There is material below. Print exactly the lines starting at the line with "RADIO3 pin CSN: 9 -> 15" and ending at the line with "RADIO3 pin SCK: 7 -> A2", ends included, and no others.

START Entries provided

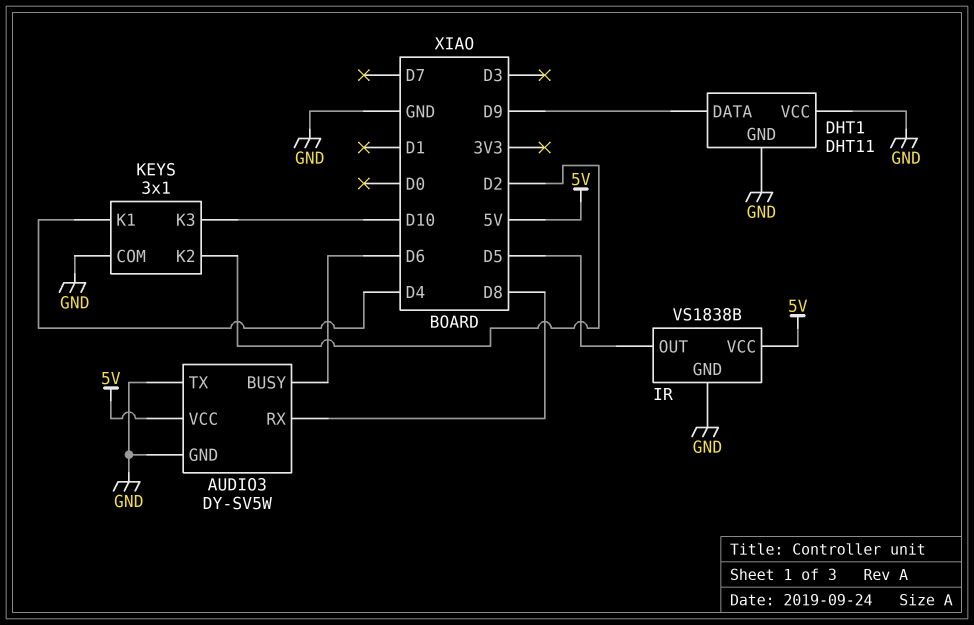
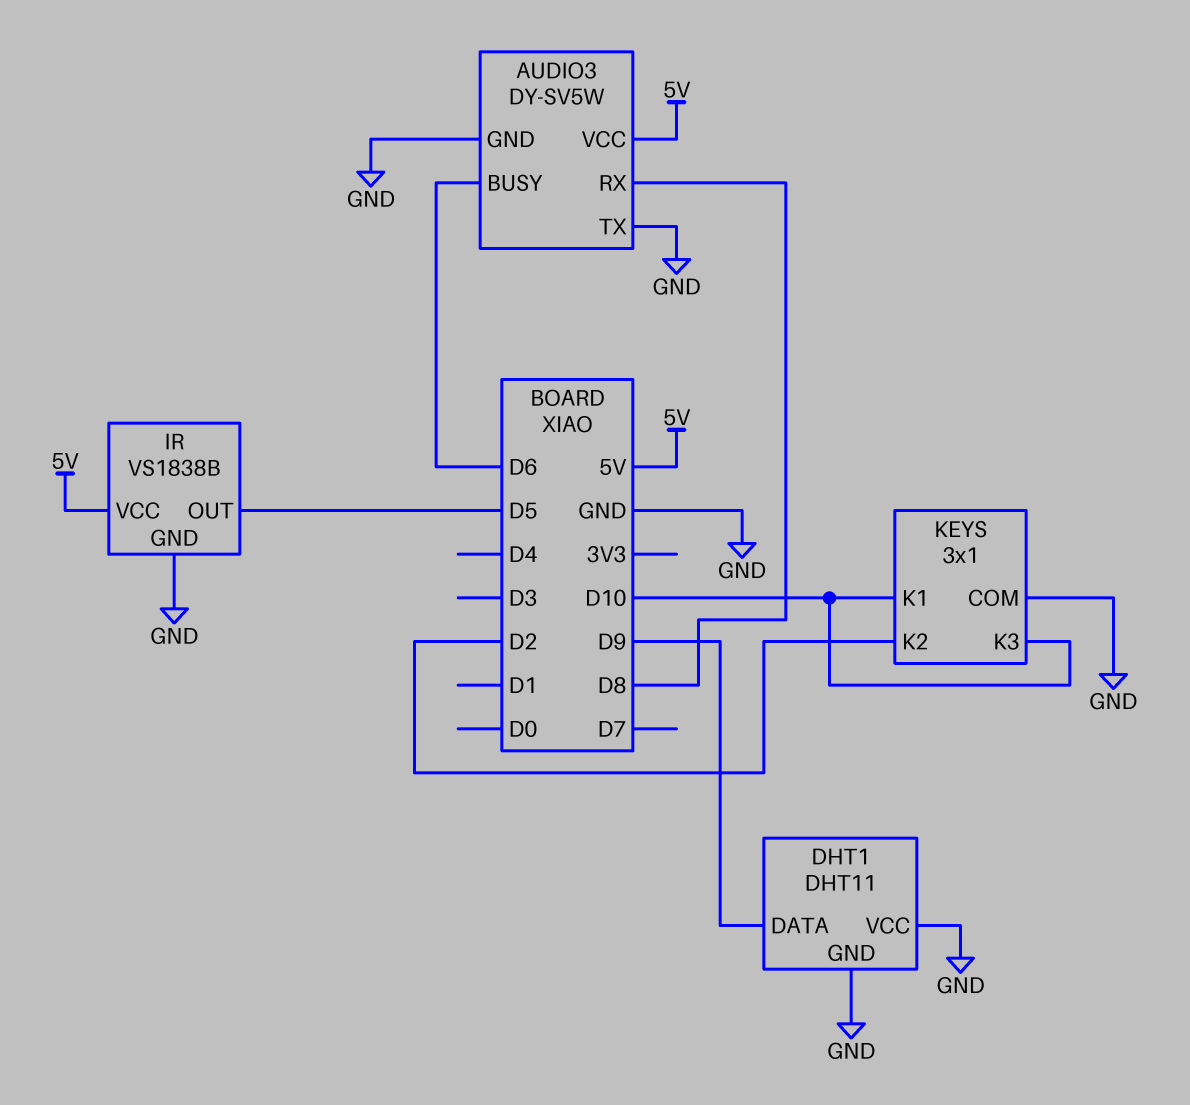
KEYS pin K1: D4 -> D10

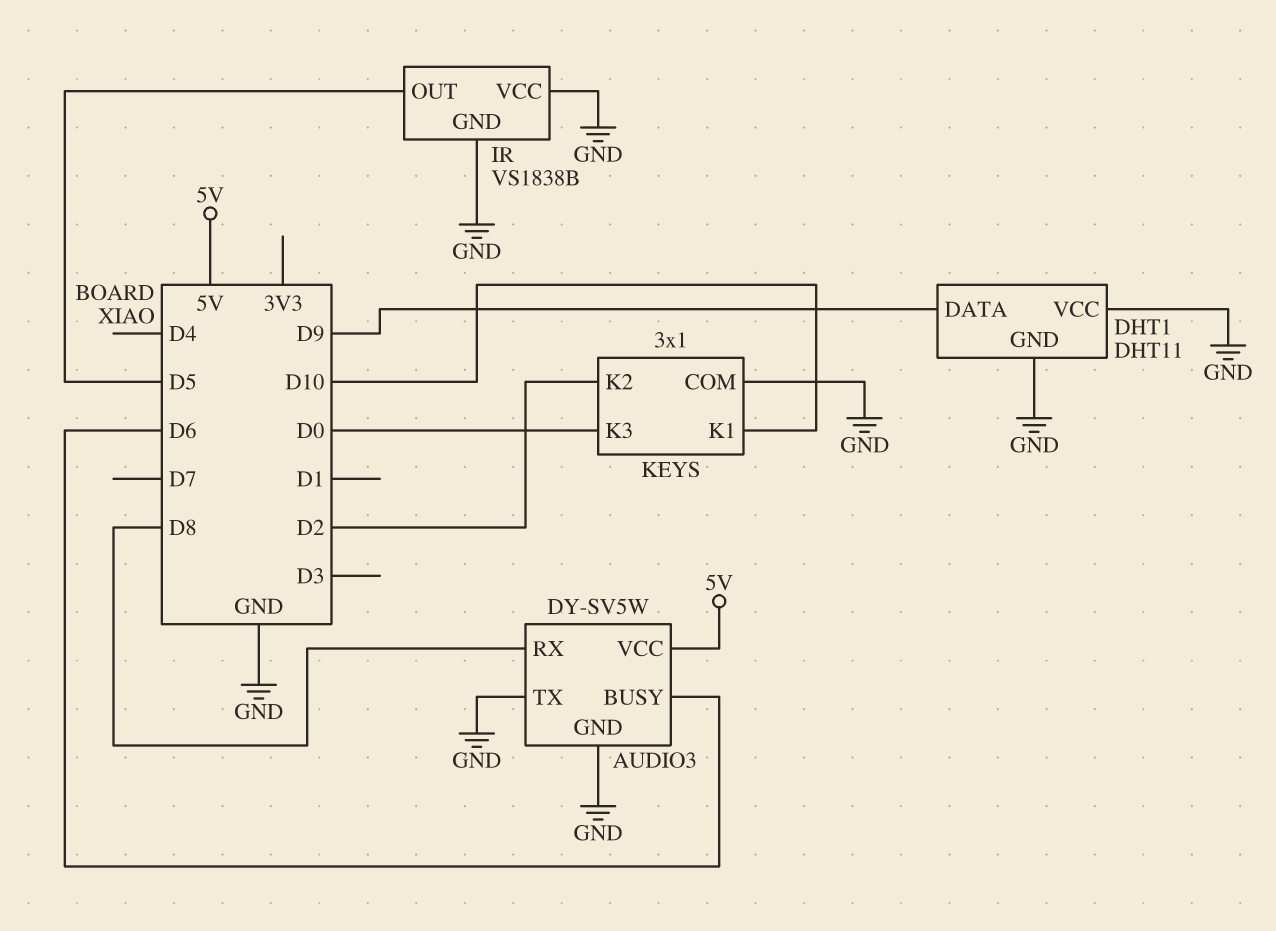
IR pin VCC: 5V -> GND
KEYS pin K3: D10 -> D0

END Entries provided
START Entries provided

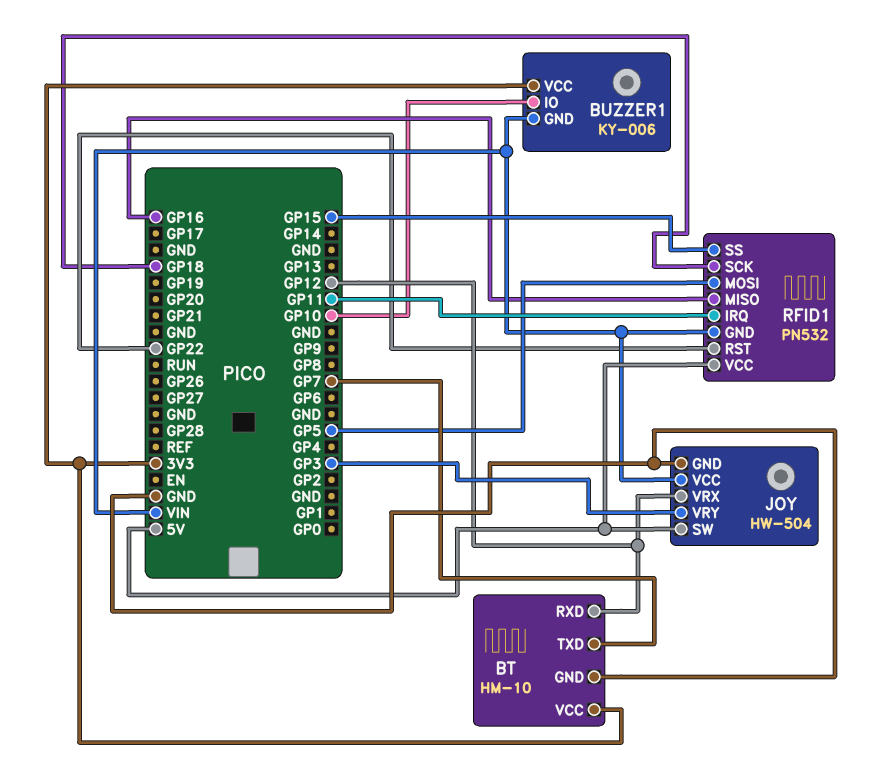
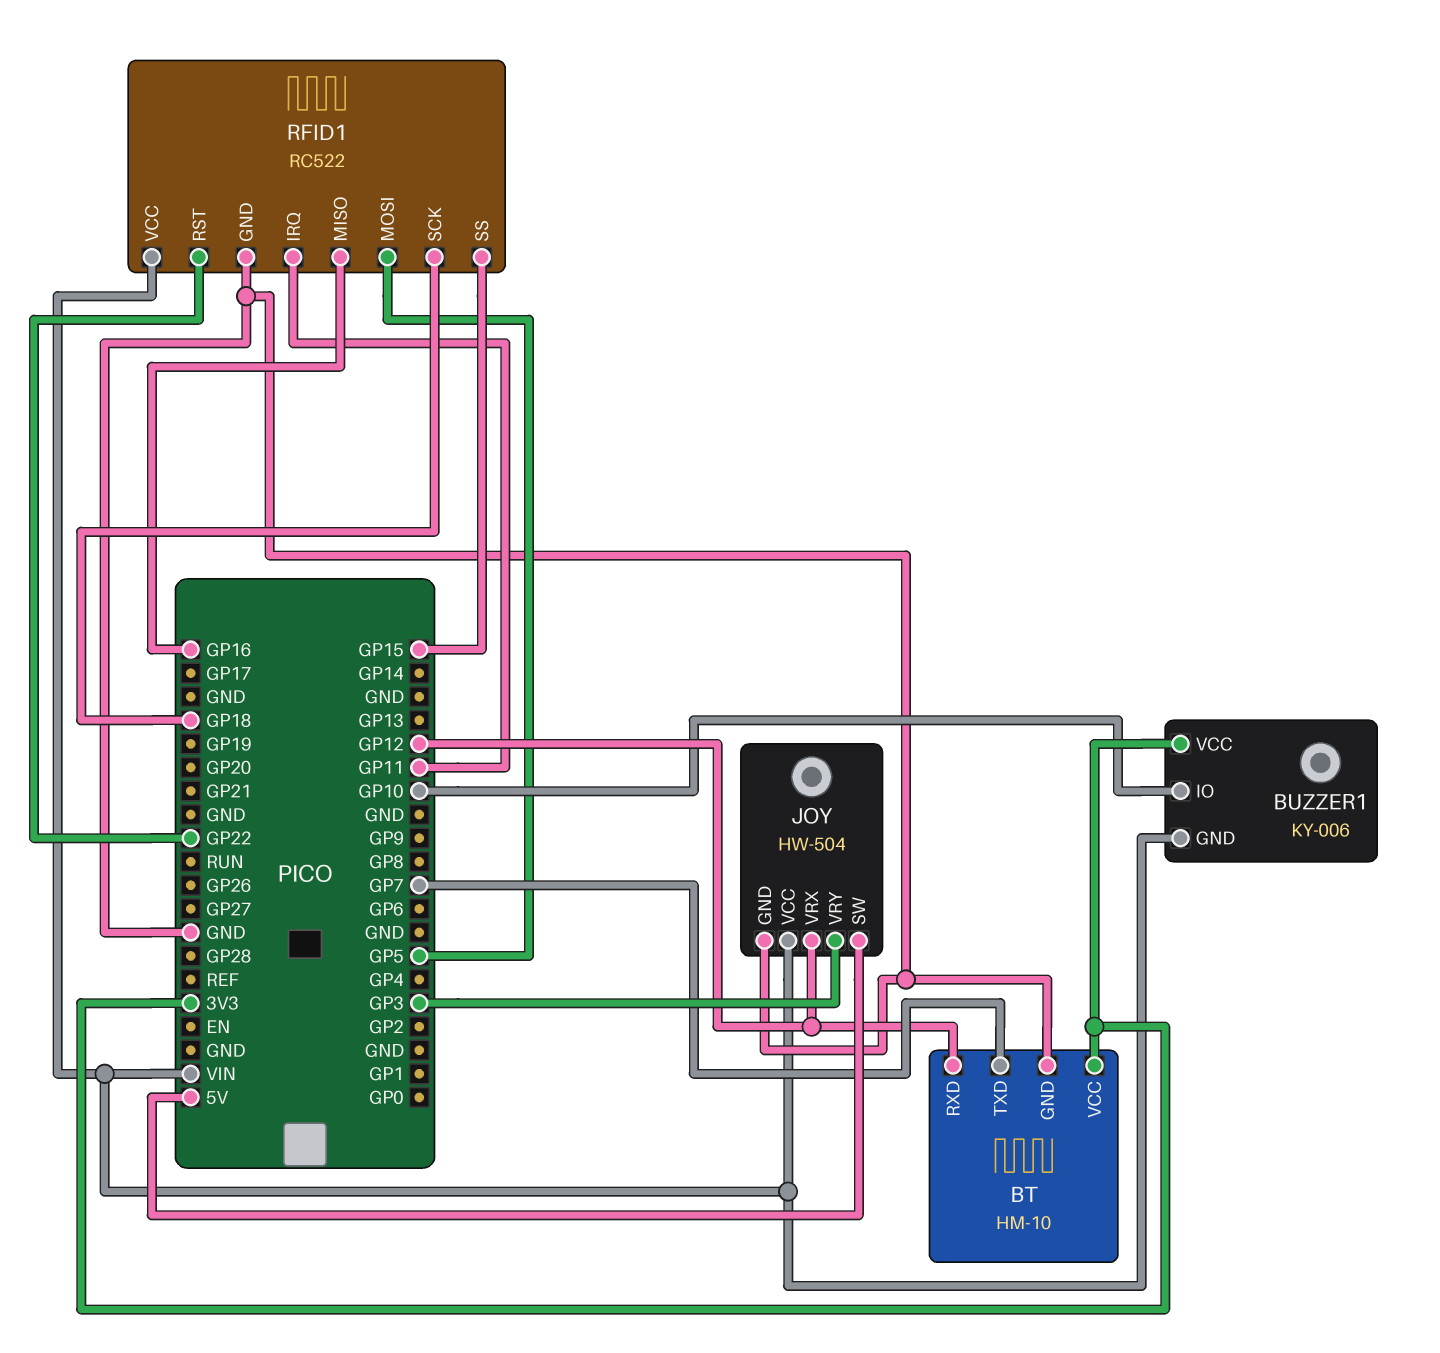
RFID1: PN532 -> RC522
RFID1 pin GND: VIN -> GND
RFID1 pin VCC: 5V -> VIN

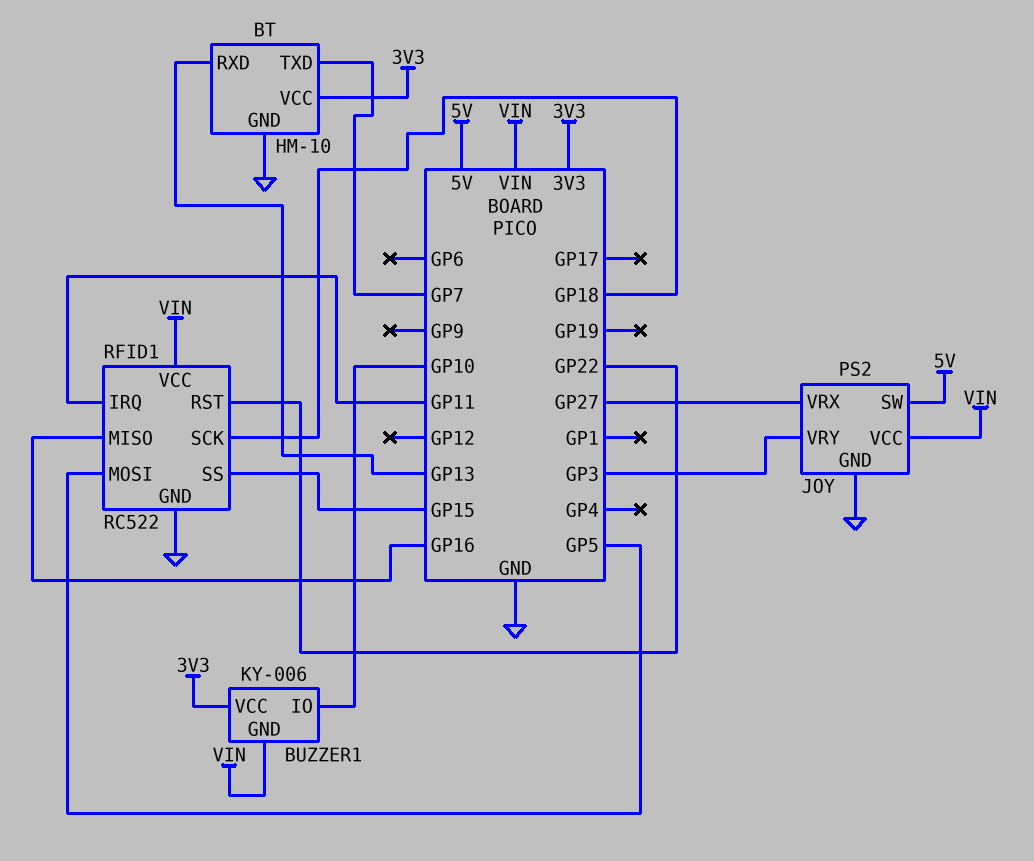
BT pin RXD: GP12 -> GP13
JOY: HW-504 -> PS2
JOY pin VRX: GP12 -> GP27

END Entries provided
START Entries provided

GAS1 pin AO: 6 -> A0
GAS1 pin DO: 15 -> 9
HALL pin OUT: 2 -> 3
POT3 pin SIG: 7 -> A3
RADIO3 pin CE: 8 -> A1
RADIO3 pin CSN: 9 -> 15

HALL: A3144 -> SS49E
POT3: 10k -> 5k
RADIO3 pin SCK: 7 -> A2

END Entries provided

__Solution to this task__.
RADIO3 pin CSN: 9 -> 15

HALL: A3144 -> SS49E
POT3: 10k -> 5k
RADIO3 pin SCK: 7 -> A2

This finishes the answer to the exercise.